▸ **Problem requirements**
The required result is one figure, the count of lines below with the string "turquoise" in them.

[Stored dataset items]
========================================================================
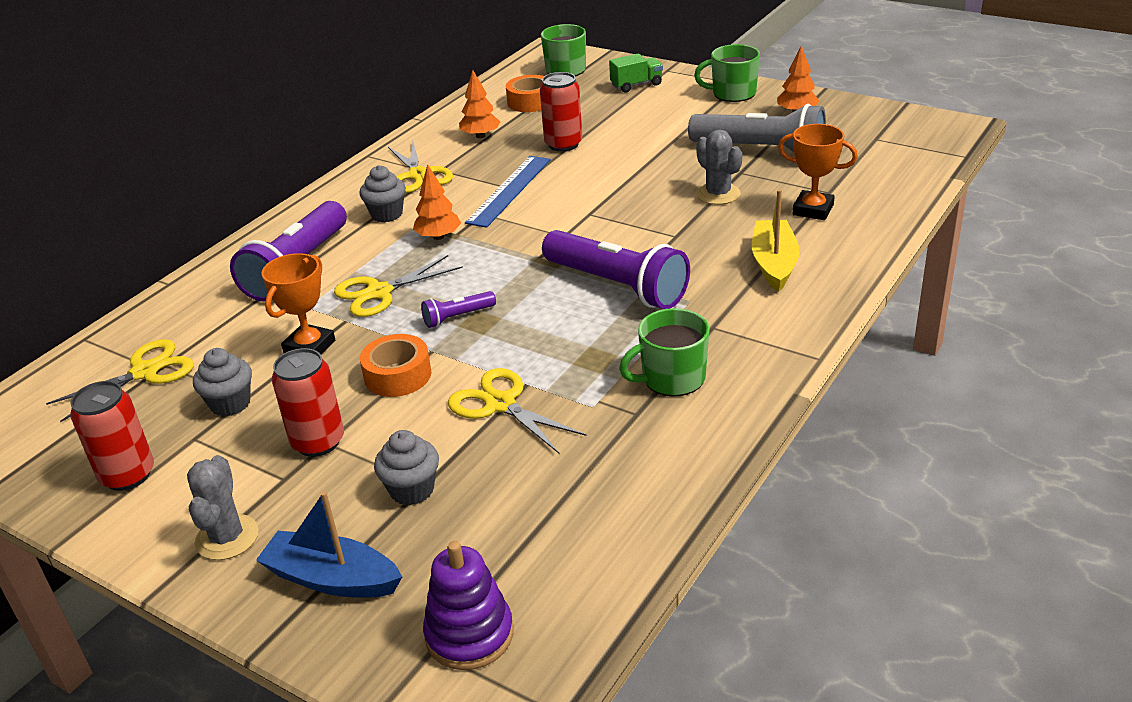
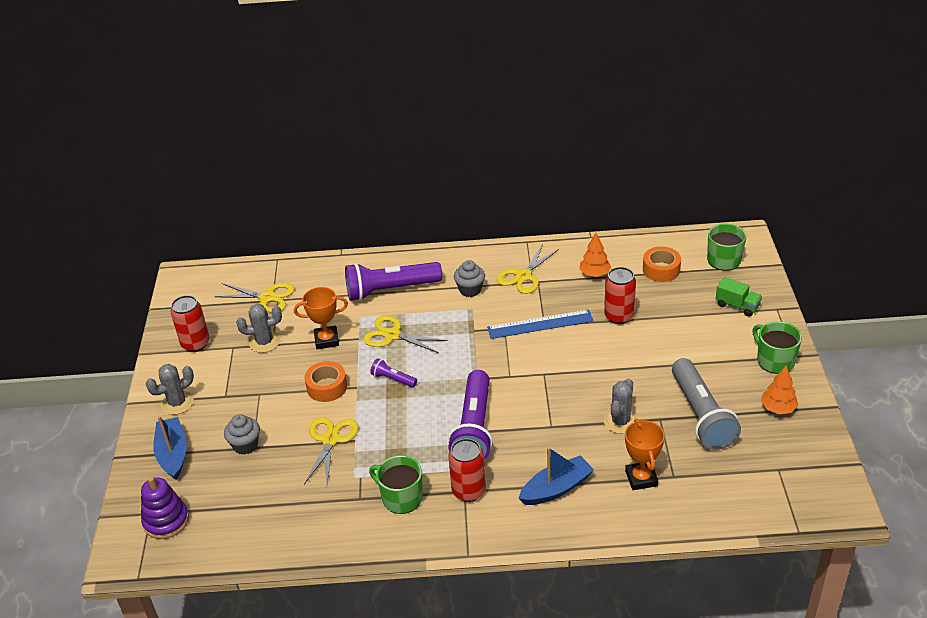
camera: 55 degrees right, 5 degrees up
(230, 404) = (264, 342): grey cupcake -> grey cactus
(318, 442) = (257, 391): red can -> red can (468, 491)
(438, 237) = (464, 325): orange tree -> none
(774, 264) = (556, 488): yellow boat -> blue boat

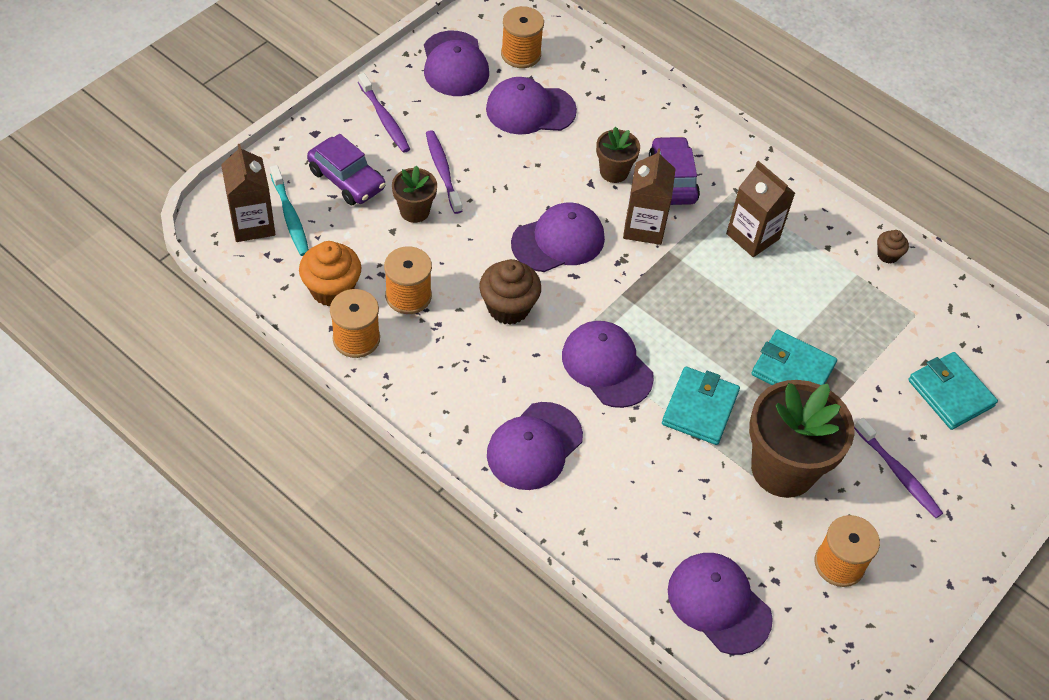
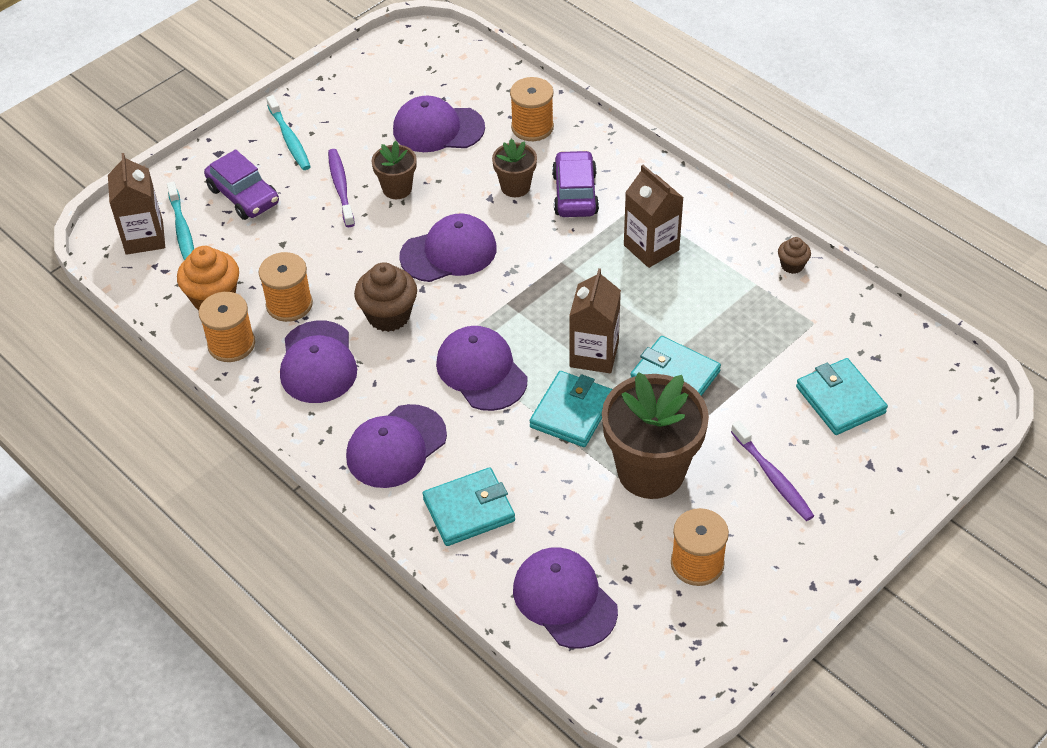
camera: 10 degrees right, 5 degrees down
(384, 119) = (289, 139): purple toothbrush -> turquoise toothbrush
(414, 211) = (307, 225): brown flower pot -> brown flower pot (397, 189)
(454, 64) = (367, 87): purple cap -> purple cap (318, 363)
(521, 54) = (436, 76): orange spool -> orange spool (532, 127)
(614, 512) = (469, 510): none -> turquoise wallet
(644, 227) = (539, 239): brown carton -> brown carton (594, 354)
========================================================================
▸ **Answer space**
2